Shape position updates
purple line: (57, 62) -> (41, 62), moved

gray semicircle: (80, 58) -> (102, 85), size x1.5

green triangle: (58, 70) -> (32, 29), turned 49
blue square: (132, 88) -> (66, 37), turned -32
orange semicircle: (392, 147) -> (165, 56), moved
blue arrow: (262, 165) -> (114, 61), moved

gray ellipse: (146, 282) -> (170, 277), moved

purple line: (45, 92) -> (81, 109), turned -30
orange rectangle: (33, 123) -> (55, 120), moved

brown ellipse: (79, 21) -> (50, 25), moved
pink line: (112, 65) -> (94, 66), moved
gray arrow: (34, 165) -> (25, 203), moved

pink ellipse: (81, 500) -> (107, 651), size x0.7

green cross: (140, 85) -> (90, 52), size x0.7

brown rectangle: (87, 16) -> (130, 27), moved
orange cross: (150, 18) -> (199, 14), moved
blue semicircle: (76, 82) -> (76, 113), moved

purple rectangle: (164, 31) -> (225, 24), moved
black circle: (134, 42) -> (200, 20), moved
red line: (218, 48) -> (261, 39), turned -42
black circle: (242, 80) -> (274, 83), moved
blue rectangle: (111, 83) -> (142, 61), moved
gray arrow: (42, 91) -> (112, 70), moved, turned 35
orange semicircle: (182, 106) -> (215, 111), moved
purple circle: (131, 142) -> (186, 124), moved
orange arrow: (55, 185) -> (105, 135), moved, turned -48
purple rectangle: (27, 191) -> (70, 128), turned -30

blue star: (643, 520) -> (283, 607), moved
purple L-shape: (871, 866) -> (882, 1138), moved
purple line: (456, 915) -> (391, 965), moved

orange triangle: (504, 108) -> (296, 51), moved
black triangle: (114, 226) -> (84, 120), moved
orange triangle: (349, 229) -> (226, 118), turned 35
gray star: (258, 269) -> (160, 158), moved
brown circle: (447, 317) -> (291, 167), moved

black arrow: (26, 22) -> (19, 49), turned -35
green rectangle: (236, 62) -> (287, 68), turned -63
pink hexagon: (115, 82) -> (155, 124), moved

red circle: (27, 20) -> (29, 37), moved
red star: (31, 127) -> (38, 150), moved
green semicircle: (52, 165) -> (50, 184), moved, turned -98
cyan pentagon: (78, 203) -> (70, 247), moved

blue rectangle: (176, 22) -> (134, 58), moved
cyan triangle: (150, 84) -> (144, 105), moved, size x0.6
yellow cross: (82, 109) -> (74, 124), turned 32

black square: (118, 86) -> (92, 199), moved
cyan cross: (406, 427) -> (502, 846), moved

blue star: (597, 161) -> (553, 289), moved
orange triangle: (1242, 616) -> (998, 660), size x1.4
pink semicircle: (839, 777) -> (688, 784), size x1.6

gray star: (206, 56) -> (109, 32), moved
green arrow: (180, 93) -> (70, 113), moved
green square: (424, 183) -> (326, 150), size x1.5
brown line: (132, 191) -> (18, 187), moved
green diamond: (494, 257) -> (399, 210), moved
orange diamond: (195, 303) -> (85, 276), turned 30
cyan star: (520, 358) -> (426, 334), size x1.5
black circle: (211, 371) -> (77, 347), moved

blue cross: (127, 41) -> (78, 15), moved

### WHAT THE TASK ASKS
Please copy the lines in the records above between the one holding "green semicircle: (52, 165)" and the one holding "pink semicircle: (839, 777)", inclusive, exactly and with no other line.

### EXERCISE OUTPUT
green semicircle: (52, 165) -> (50, 184), moved, turned -98
cyan pentagon: (78, 203) -> (70, 247), moved

blue rectangle: (176, 22) -> (134, 58), moved
cyan triangle: (150, 84) -> (144, 105), moved, size x0.6
yellow cross: (82, 109) -> (74, 124), turned 32

black square: (118, 86) -> (92, 199), moved
cyan cross: (406, 427) -> (502, 846), moved

blue star: (597, 161) -> (553, 289), moved
orange triangle: (1242, 616) -> (998, 660), size x1.4
pink semicircle: (839, 777) -> (688, 784), size x1.6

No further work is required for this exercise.